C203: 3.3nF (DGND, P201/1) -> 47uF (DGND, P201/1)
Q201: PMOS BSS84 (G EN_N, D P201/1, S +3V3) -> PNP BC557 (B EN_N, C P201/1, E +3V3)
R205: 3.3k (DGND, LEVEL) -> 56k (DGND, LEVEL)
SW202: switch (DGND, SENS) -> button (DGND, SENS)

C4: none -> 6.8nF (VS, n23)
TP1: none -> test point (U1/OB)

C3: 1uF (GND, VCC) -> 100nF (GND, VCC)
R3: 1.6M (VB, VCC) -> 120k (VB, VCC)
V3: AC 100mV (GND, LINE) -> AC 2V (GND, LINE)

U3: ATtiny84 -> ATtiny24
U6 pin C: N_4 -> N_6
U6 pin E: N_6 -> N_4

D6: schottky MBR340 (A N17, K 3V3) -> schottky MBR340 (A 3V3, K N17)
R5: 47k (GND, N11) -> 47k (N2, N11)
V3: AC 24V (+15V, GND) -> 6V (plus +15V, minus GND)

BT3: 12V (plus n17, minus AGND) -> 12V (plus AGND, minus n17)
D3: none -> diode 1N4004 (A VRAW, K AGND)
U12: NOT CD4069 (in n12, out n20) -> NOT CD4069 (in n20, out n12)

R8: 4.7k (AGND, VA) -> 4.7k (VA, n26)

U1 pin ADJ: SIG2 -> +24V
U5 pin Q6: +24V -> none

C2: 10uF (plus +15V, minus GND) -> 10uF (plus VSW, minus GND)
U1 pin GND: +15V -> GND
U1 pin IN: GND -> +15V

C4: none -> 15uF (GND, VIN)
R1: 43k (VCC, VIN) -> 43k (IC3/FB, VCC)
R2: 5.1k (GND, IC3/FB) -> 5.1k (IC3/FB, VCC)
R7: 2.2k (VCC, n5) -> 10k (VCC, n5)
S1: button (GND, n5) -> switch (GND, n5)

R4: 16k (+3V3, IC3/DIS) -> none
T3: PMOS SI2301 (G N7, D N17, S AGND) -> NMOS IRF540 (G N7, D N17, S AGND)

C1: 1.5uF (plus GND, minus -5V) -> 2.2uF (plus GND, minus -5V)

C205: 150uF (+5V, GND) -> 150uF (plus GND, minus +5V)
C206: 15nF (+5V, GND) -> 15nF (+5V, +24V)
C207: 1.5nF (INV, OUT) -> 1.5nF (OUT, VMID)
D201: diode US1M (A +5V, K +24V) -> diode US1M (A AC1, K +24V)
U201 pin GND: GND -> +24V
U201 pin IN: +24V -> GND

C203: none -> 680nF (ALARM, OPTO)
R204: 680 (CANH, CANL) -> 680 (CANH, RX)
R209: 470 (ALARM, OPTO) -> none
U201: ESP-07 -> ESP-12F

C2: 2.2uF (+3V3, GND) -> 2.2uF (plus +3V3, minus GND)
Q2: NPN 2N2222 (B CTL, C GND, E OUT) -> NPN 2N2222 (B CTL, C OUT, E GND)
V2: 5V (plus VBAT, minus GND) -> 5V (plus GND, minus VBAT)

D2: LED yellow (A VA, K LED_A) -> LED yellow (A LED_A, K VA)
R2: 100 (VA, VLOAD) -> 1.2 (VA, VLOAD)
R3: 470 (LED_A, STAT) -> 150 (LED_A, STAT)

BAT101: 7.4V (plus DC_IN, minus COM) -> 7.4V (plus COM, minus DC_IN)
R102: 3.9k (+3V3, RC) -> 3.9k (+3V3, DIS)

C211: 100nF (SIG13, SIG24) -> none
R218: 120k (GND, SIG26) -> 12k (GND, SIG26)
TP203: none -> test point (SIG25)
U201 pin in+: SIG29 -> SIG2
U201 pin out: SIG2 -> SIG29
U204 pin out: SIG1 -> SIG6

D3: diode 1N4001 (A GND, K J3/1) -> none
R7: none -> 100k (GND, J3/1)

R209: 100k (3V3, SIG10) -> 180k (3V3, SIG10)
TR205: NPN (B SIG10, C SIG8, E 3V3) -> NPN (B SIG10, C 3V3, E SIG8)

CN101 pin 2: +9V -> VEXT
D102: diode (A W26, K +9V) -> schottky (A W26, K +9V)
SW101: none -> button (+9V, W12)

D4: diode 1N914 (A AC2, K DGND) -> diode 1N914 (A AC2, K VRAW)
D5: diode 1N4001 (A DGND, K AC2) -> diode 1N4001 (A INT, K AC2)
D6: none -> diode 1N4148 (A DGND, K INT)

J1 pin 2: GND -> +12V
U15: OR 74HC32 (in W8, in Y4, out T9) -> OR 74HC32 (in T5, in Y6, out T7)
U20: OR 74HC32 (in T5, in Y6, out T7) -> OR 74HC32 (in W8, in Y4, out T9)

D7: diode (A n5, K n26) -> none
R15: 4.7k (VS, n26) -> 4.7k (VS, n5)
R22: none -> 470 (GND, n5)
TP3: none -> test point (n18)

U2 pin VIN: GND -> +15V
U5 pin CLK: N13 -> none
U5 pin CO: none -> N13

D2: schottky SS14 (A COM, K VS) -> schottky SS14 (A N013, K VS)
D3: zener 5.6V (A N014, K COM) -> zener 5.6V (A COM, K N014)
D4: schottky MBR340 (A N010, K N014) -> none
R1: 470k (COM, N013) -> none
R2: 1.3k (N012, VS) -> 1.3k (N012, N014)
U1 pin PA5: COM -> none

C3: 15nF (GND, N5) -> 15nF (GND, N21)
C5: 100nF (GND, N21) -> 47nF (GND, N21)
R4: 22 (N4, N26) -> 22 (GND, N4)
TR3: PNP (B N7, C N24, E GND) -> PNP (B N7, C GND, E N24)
++++++++++++++++++++
• To do: Give the number of lines that hold the word "point" in these records, with nothing added.

• Solution to the exercise: 3